*** Begin section ***

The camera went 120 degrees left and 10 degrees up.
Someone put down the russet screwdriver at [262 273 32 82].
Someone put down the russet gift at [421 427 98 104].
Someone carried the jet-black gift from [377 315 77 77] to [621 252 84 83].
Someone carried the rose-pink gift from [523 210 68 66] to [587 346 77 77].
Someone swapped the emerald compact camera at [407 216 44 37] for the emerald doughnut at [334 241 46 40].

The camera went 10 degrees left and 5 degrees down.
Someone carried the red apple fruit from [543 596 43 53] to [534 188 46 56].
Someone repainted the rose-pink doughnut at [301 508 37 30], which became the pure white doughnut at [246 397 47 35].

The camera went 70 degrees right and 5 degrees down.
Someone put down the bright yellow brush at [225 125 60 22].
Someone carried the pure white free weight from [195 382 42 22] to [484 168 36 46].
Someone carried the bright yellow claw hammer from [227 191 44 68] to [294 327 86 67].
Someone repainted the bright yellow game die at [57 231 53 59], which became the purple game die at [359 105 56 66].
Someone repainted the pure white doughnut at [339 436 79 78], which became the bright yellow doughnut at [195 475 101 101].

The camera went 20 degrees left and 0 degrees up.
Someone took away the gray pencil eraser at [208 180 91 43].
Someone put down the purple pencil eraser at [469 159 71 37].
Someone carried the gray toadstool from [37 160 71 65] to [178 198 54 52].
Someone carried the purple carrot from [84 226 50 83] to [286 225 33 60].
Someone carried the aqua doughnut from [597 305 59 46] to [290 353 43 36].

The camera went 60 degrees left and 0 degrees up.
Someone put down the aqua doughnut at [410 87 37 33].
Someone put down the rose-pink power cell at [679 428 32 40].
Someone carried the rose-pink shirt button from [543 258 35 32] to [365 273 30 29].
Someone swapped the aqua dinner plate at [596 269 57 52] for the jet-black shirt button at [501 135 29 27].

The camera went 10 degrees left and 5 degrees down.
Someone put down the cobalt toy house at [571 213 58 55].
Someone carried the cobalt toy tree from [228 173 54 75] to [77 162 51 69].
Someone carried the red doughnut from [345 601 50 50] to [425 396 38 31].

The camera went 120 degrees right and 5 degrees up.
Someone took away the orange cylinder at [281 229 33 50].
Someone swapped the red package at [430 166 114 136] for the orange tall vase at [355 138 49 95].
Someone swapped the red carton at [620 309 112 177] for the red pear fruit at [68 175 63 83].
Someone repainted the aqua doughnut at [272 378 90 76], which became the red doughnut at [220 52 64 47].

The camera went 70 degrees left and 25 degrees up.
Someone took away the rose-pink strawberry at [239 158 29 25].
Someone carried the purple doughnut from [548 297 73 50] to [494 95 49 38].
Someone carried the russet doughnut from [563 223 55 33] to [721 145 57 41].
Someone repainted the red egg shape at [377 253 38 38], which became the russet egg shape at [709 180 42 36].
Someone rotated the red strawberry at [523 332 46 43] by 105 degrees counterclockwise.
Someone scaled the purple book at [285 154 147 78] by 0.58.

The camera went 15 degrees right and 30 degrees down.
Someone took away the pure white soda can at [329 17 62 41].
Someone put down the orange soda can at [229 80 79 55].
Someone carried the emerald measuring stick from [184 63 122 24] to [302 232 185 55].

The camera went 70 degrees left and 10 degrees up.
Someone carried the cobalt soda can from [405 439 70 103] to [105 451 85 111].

*** End section ***

WHAT IS NEEDED >> Your answer must consist solely of the lines above between the line holding "Someone put down the russet gift" and the line holding "Someone carried the rose-pink gift", inclusive, copied exactly.

RESPONSE TO THE TASK >>
Someone put down the russet gift at [421 427 98 104].
Someone carried the jet-black gift from [377 315 77 77] to [621 252 84 83].
Someone carried the rose-pink gift from [523 210 68 66] to [587 346 77 77].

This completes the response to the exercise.